▶ _WHAT TO DO_
No line of the records may be dropped; print them all again exactly.

▶ _RECORDS SHOWN_
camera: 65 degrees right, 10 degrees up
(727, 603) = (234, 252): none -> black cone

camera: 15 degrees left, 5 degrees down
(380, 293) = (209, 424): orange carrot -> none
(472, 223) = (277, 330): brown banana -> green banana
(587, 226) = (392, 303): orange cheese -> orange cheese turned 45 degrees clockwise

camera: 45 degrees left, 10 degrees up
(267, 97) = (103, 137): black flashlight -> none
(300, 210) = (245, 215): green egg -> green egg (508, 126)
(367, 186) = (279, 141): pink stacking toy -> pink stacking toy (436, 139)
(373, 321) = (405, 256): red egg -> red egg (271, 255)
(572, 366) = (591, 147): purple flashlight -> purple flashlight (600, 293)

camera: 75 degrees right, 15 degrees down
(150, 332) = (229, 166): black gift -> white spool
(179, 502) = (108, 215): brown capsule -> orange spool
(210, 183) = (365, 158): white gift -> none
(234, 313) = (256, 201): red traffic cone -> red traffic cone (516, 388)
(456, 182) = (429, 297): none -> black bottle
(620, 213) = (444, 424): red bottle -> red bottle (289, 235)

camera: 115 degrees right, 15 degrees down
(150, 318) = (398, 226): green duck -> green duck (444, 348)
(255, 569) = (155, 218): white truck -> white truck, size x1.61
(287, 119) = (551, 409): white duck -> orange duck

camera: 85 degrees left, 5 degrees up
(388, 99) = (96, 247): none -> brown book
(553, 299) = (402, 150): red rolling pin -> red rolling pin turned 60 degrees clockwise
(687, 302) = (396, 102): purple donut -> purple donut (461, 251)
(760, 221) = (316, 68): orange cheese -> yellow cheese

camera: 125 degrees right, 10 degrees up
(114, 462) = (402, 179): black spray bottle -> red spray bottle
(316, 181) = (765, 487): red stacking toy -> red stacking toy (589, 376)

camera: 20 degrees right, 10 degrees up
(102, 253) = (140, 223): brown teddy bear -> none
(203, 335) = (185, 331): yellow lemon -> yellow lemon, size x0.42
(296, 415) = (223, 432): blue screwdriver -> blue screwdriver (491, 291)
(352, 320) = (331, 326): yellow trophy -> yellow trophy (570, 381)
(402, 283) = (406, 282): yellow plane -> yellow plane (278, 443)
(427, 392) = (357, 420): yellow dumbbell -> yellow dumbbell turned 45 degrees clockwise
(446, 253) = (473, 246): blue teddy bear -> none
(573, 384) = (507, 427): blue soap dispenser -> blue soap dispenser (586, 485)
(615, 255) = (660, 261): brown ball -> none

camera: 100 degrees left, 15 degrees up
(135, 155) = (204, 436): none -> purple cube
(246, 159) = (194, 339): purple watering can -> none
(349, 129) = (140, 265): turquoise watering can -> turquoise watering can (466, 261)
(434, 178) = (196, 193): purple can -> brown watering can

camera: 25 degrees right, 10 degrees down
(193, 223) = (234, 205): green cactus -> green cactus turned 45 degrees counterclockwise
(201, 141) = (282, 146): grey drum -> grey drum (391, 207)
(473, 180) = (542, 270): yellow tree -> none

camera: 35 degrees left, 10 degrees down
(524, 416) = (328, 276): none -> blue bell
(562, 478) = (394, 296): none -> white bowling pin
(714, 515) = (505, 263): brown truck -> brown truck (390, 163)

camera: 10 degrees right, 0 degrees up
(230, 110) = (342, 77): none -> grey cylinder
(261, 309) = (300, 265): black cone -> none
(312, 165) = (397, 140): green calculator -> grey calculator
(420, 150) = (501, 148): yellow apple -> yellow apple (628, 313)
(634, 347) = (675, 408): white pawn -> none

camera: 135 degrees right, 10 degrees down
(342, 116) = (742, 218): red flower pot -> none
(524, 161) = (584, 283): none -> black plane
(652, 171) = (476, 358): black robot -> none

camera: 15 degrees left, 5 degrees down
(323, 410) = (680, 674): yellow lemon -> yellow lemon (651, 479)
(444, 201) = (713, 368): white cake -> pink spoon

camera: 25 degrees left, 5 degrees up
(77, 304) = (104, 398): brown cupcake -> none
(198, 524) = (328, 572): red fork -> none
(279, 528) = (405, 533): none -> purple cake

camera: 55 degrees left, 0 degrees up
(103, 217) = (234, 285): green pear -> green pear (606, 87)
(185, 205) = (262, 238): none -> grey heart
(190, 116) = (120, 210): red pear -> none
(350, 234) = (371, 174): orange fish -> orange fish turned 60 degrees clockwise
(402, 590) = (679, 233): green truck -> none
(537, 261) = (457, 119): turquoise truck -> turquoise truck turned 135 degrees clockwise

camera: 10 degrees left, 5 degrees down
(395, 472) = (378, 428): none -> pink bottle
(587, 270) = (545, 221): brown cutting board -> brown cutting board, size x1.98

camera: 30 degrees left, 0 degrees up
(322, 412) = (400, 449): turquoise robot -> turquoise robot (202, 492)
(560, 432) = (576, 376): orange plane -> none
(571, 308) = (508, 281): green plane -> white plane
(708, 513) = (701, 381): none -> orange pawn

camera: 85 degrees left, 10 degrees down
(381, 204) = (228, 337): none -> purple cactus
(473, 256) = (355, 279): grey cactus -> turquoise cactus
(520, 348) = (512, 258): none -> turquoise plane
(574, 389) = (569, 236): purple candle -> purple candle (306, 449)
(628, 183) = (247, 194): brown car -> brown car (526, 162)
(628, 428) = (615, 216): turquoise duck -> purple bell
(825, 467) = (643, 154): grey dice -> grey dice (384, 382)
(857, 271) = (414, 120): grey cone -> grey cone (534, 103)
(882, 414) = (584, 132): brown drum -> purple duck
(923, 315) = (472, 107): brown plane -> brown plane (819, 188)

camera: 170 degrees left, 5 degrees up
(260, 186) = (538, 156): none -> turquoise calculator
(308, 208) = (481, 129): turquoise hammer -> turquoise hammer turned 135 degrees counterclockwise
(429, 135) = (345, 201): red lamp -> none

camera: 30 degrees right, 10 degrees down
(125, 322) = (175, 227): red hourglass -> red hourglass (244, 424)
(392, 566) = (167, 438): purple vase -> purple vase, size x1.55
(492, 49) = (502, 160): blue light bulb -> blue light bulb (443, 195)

▶ _WRITTEN SOLUTION_
camera: 65 degrees right, 10 degrees up
(727, 603) = (234, 252): none -> black cone

camera: 15 degrees left, 5 degrees down
(380, 293) = (209, 424): orange carrot -> none
(472, 223) = (277, 330): brown banana -> green banana
(587, 226) = (392, 303): orange cheese -> orange cheese turned 45 degrees clockwise

camera: 45 degrees left, 10 degrees up
(267, 97) = (103, 137): black flashlight -> none
(300, 210) = (245, 215): green egg -> green egg (508, 126)
(367, 186) = (279, 141): pink stacking toy -> pink stacking toy (436, 139)
(373, 321) = (405, 256): red egg -> red egg (271, 255)
(572, 366) = (591, 147): purple flashlight -> purple flashlight (600, 293)

camera: 75 degrees right, 15 degrees down
(150, 332) = (229, 166): black gift -> white spool
(179, 502) = (108, 215): brown capsule -> orange spool
(210, 183) = (365, 158): white gift -> none
(234, 313) = (256, 201): red traffic cone -> red traffic cone (516, 388)
(456, 182) = (429, 297): none -> black bottle
(620, 213) = (444, 424): red bottle -> red bottle (289, 235)

camera: 115 degrees right, 15 degrees down
(150, 318) = (398, 226): green duck -> green duck (444, 348)
(255, 569) = (155, 218): white truck -> white truck, size x1.61
(287, 119) = (551, 409): white duck -> orange duck

camera: 85 degrees left, 5 degrees up
(388, 99) = (96, 247): none -> brown book
(553, 299) = (402, 150): red rolling pin -> red rolling pin turned 60 degrees clockwise
(687, 302) = (396, 102): purple donut -> purple donut (461, 251)
(760, 221) = (316, 68): orange cheese -> yellow cheese

camera: 125 degrees right, 10 degrees up
(114, 462) = (402, 179): black spray bottle -> red spray bottle
(316, 181) = (765, 487): red stacking toy -> red stacking toy (589, 376)

camera: 20 degrees right, 10 degrees up
(102, 253) = (140, 223): brown teddy bear -> none
(203, 335) = (185, 331): yellow lemon -> yellow lemon, size x0.42
(296, 415) = (223, 432): blue screwdriver -> blue screwdriver (491, 291)
(352, 320) = (331, 326): yellow trophy -> yellow trophy (570, 381)
(402, 283) = (406, 282): yellow plane -> yellow plane (278, 443)
(427, 392) = (357, 420): yellow dumbbell -> yellow dumbbell turned 45 degrees clockwise
(446, 253) = (473, 246): blue teddy bear -> none
(573, 384) = (507, 427): blue soap dispenser -> blue soap dispenser (586, 485)
(615, 255) = (660, 261): brown ball -> none

camera: 100 degrees left, 15 degrees up
(135, 155) = (204, 436): none -> purple cube
(246, 159) = (194, 339): purple watering can -> none
(349, 129) = (140, 265): turquoise watering can -> turquoise watering can (466, 261)
(434, 178) = (196, 193): purple can -> brown watering can

camera: 25 degrees right, 10 degrees down
(193, 223) = (234, 205): green cactus -> green cactus turned 45 degrees counterclockwise
(201, 141) = (282, 146): grey drum -> grey drum (391, 207)
(473, 180) = (542, 270): yellow tree -> none

camera: 35 degrees left, 10 degrees down
(524, 416) = (328, 276): none -> blue bell
(562, 478) = (394, 296): none -> white bowling pin
(714, 515) = (505, 263): brown truck -> brown truck (390, 163)

camera: 10 degrees right, 0 degrees up
(230, 110) = (342, 77): none -> grey cylinder
(261, 309) = (300, 265): black cone -> none
(312, 165) = (397, 140): green calculator -> grey calculator
(420, 150) = (501, 148): yellow apple -> yellow apple (628, 313)
(634, 347) = (675, 408): white pawn -> none

camera: 135 degrees right, 10 degrees down
(342, 116) = (742, 218): red flower pot -> none
(524, 161) = (584, 283): none -> black plane
(652, 171) = (476, 358): black robot -> none

camera: 15 degrees left, 5 degrees down
(323, 410) = (680, 674): yellow lemon -> yellow lemon (651, 479)
(444, 201) = (713, 368): white cake -> pink spoon

camera: 25 degrees left, 5 degrees up
(77, 304) = (104, 398): brown cupcake -> none
(198, 524) = (328, 572): red fork -> none
(279, 528) = (405, 533): none -> purple cake

camera: 55 degrees left, 0 degrees up
(103, 217) = (234, 285): green pear -> green pear (606, 87)
(185, 205) = (262, 238): none -> grey heart
(190, 116) = (120, 210): red pear -> none
(350, 234) = (371, 174): orange fish -> orange fish turned 60 degrees clockwise
(402, 590) = (679, 233): green truck -> none
(537, 261) = (457, 119): turquoise truck -> turquoise truck turned 135 degrees clockwise

camera: 10 degrees left, 5 degrees down
(395, 472) = (378, 428): none -> pink bottle
(587, 270) = (545, 221): brown cutting board -> brown cutting board, size x1.98

camera: 30 degrees left, 0 degrees up
(322, 412) = (400, 449): turquoise robot -> turquoise robot (202, 492)
(560, 432) = (576, 376): orange plane -> none
(571, 308) = (508, 281): green plane -> white plane
(708, 513) = (701, 381): none -> orange pawn

camera: 85 degrees left, 10 degrees down
(381, 204) = (228, 337): none -> purple cactus
(473, 256) = (355, 279): grey cactus -> turquoise cactus
(520, 348) = (512, 258): none -> turquoise plane
(574, 389) = (569, 236): purple candle -> purple candle (306, 449)
(628, 183) = (247, 194): brown car -> brown car (526, 162)
(628, 428) = (615, 216): turquoise duck -> purple bell
(825, 467) = (643, 154): grey dice -> grey dice (384, 382)
(857, 271) = (414, 120): grey cone -> grey cone (534, 103)
(882, 414) = (584, 132): brown drum -> purple duck
(923, 315) = (472, 107): brown plane -> brown plane (819, 188)

camera: 170 degrees left, 5 degrees up
(260, 186) = (538, 156): none -> turquoise calculator
(308, 208) = (481, 129): turquoise hammer -> turquoise hammer turned 135 degrees counterclockwise
(429, 135) = (345, 201): red lamp -> none

camera: 30 degrees right, 10 degrees down
(125, 322) = (175, 227): red hourglass -> red hourglass (244, 424)
(392, 566) = (167, 438): purple vase -> purple vase, size x1.55
(492, 49) = (502, 160): blue light bulb -> blue light bulb (443, 195)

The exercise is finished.